YOUR GOAL: In the records below, reproduce the lines without any change, starting at the line containing "Locate an element on the screen. This" and ending with the line containing "Locate an element on the screen. The", both included.

[RECORDS FOR THIS TASK — start]

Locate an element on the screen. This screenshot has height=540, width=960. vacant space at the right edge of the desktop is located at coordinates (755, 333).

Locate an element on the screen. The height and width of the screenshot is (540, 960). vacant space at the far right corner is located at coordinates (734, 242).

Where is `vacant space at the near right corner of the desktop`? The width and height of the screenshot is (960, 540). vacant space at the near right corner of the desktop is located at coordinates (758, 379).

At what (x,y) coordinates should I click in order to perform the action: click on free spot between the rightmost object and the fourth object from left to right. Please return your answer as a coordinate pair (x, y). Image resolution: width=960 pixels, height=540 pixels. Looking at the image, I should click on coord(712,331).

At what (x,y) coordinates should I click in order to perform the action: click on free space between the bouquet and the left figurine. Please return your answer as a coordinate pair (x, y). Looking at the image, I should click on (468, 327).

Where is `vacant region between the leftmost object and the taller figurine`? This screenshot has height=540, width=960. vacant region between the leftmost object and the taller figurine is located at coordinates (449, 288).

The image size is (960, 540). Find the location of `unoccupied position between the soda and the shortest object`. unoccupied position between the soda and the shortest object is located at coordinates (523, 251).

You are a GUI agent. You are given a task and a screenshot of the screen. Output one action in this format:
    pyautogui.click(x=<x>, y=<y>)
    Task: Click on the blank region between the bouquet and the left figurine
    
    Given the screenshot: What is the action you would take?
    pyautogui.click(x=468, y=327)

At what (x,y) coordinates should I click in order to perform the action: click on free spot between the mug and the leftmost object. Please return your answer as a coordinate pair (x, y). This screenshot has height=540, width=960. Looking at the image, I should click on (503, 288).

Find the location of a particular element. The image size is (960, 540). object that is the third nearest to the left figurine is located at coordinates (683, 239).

[RECORDS FOR THIS TASK — finish]
[RECORDS FOR THIS TASK — start]

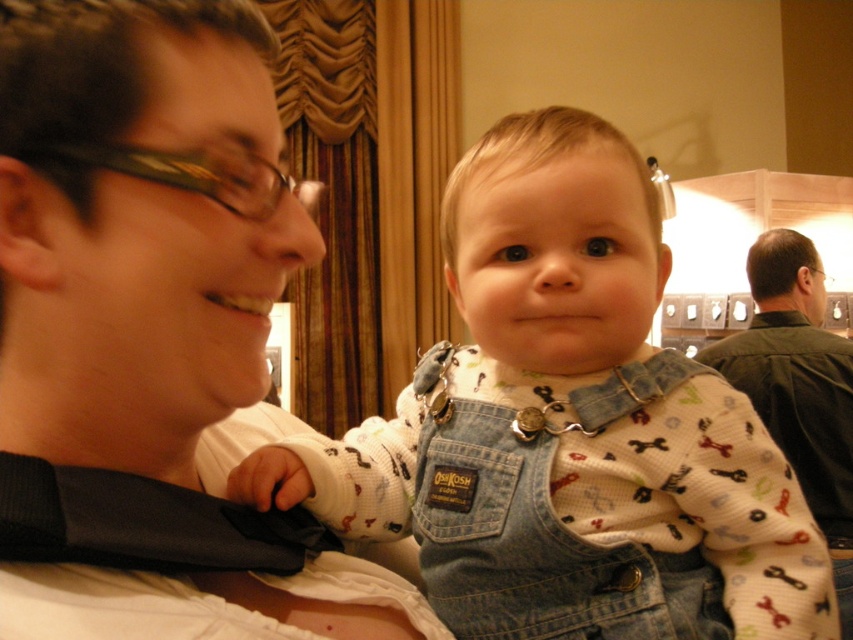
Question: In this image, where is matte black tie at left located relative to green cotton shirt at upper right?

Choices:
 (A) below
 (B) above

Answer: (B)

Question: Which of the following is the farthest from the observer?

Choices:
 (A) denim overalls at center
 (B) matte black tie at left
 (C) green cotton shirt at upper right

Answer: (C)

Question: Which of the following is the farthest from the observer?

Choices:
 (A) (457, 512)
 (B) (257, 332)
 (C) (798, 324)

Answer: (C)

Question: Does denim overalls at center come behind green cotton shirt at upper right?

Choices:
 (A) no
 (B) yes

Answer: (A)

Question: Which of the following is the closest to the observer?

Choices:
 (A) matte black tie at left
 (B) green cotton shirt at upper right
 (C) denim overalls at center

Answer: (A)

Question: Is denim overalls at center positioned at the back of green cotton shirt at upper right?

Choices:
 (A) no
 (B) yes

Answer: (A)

[RECORDS FOR THIS TASK — finish]

SOLUTION FOR THIS EXERCISE:
Locate an element on the screen. This screenshot has height=540, width=960. vacant space at the right edge of the desktop is located at coordinates (755, 333).

Locate an element on the screen. The height and width of the screenshot is (540, 960). vacant space at the far right corner is located at coordinates (734, 242).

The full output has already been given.